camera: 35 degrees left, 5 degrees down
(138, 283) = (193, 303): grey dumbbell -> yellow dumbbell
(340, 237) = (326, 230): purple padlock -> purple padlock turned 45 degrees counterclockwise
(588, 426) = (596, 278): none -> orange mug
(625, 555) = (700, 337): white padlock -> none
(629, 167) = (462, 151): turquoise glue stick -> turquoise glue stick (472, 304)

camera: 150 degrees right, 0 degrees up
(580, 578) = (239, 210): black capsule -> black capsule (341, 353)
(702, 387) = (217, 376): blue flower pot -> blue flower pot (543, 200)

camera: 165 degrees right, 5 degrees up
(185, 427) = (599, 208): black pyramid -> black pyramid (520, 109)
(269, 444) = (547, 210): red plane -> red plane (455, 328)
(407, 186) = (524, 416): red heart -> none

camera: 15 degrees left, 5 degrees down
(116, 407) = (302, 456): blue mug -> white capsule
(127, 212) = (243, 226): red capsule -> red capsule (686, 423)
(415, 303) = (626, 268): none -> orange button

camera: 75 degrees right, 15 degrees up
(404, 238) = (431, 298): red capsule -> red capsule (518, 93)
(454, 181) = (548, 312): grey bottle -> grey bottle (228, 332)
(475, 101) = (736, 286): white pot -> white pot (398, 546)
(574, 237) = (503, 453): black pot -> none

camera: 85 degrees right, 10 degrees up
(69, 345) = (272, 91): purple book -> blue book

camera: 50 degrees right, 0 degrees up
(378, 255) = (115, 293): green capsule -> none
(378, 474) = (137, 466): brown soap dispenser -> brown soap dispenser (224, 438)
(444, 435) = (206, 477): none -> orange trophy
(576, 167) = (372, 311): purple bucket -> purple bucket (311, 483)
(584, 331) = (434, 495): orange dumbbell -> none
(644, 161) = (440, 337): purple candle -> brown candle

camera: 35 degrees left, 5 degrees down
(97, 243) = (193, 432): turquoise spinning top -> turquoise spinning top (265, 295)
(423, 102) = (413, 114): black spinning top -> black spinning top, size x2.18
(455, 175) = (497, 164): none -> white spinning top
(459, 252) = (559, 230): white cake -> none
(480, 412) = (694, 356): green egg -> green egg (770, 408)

━━━━━━

**Your objective**
Review the entries above and return every line where "dumbbell" appears.

**Finished task**
(138, 283) = (193, 303): grey dumbbell -> yellow dumbbell
(584, 331) = (434, 495): orange dumbbell -> none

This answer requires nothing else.